* **AIM OF THE EXERCISE**: Each line of the data is to be output verbatim, with the images removed.

Edit difference data

☆ ☆ ☆ ☆

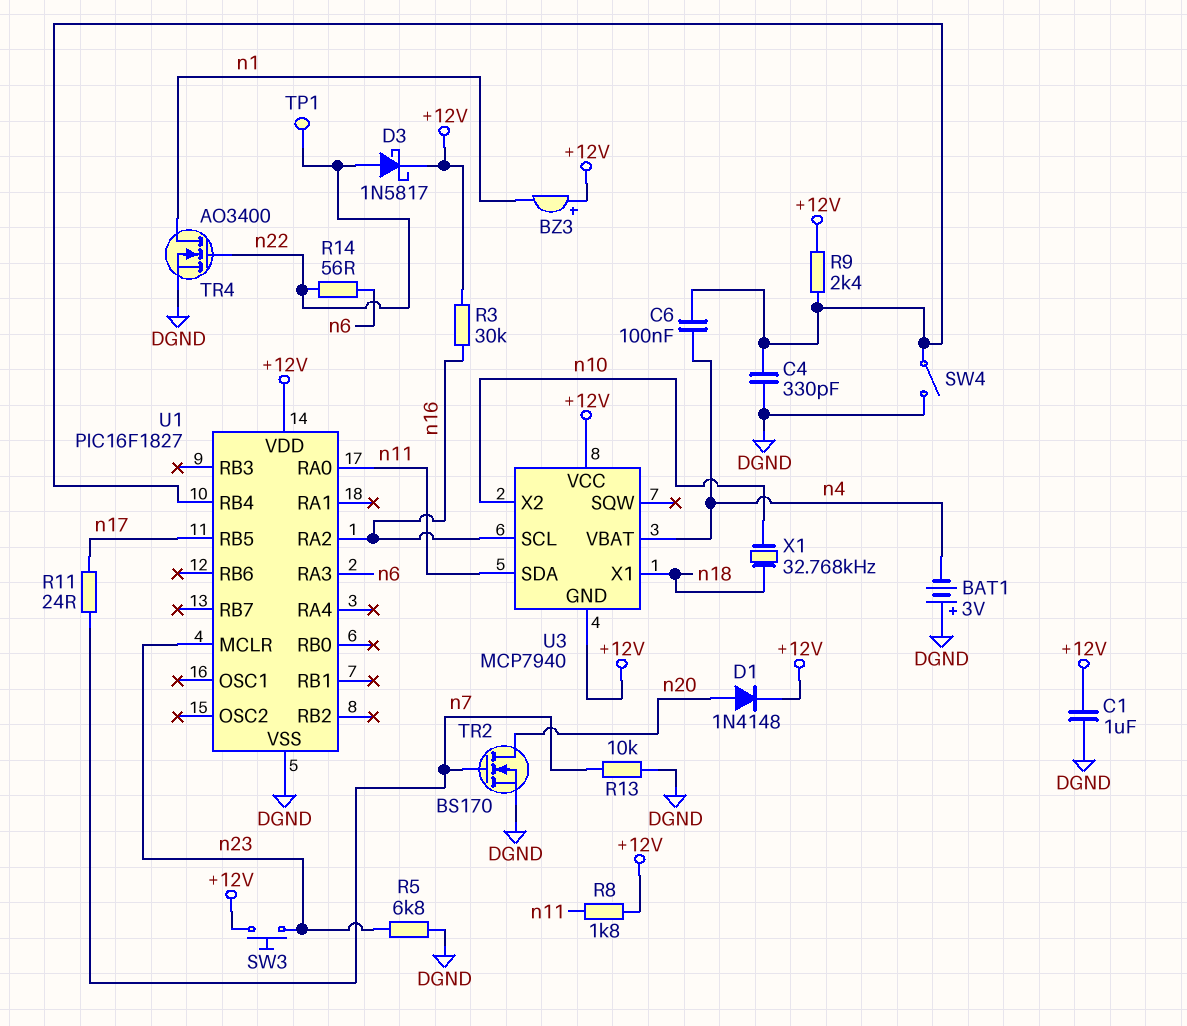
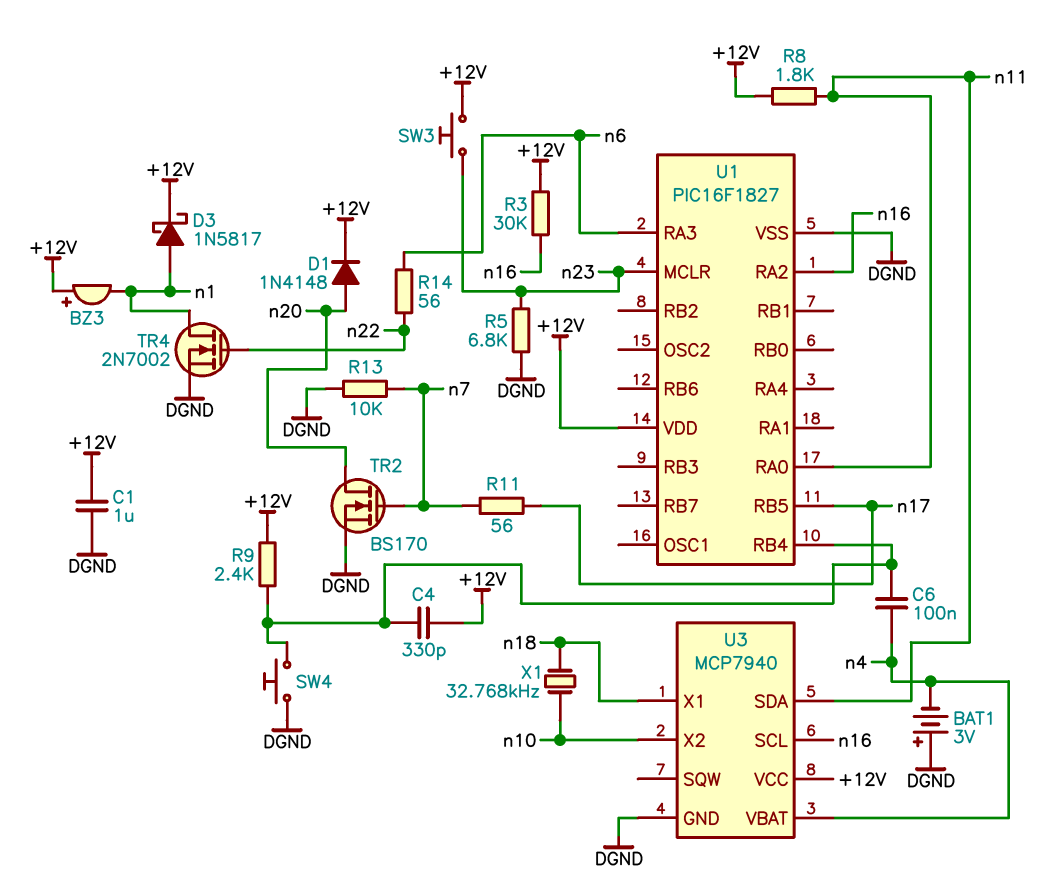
C4: 330pF (DGND, U1/RB4) -> 330pF (+12V, U1/RB4)
D3: schottky 1N5817 (A n22, K +12V) -> schottky 1N5817 (A n1, K +12V)
R11: 24 (n7, n17) -> 56 (n7, n17)
SW4: switch (DGND, U1/RB4) -> button (DGND, U1/RB4)
TP1: test point (n22) -> none
TR4: NMOS AO3400 (G n22, D n1, S DGND) -> NMOS 2N7002 (G n22, D n1, S DGND)
U3 pin GND: +12V -> DGND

☆ ☆ ☆ ☆

* **FINAL ANSWER**:
C4: 330pF (DGND, U1/RB4) -> 330pF (+12V, U1/RB4)
D3: schottky 1N5817 (A n22, K +12V) -> schottky 1N5817 (A n1, K +12V)
R11: 24 (n7, n17) -> 56 (n7, n17)
SW4: switch (DGND, U1/RB4) -> button (DGND, U1/RB4)
TP1: test point (n22) -> none
TR4: NMOS AO3400 (G n22, D n1, S DGND) -> NMOS 2N7002 (G n22, D n1, S DGND)
U3 pin GND: +12V -> DGND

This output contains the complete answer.